Object matching data
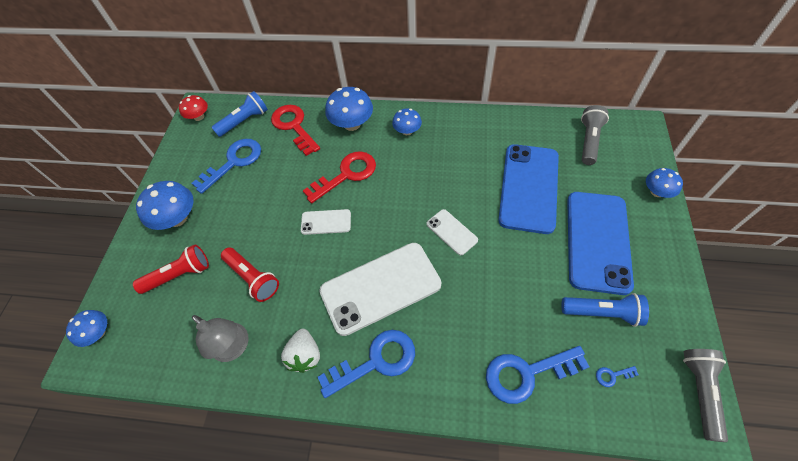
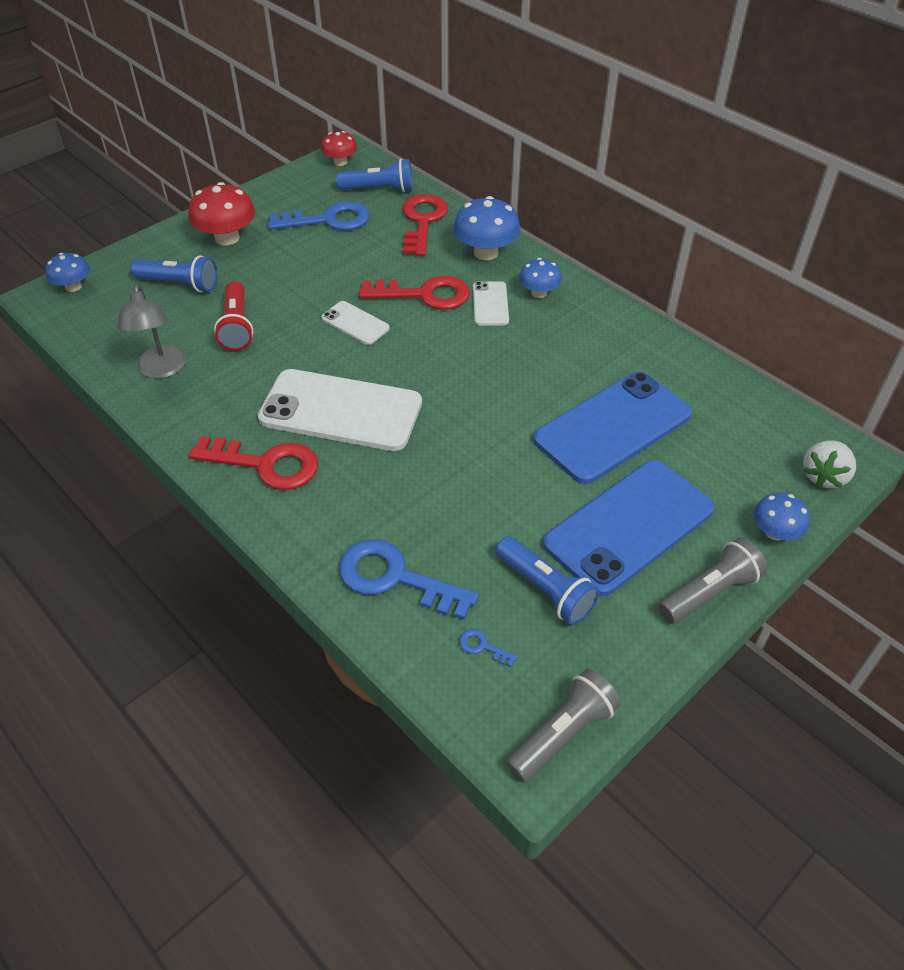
camera: 35 degrees right, 10 degrees down
(177, 218) = (227, 238): blue mushroom -> red mushroom
(179, 274) = (180, 284): red flashlight -> blue flashlight
(305, 355) = (211, 416): white strawberry -> white strawberry (824, 476)
(376, 361) = (266, 464): blue key -> red key
(451, 232) = (471, 411): white phone -> white phone (490, 304)
(588, 141) = (753, 429): grey flashlight -> grey flashlight (709, 592)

**PROMPT**
Look above for the line that contains "(177, 218) = (227, 238): blue". That line and every line after it through the end of the data must be written out exactly, with nothing else.

**SOLUTION TO THIS PROBLEM**
(177, 218) = (227, 238): blue mushroom -> red mushroom
(179, 274) = (180, 284): red flashlight -> blue flashlight
(305, 355) = (211, 416): white strawberry -> white strawberry (824, 476)
(376, 361) = (266, 464): blue key -> red key
(451, 232) = (471, 411): white phone -> white phone (490, 304)
(588, 141) = (753, 429): grey flashlight -> grey flashlight (709, 592)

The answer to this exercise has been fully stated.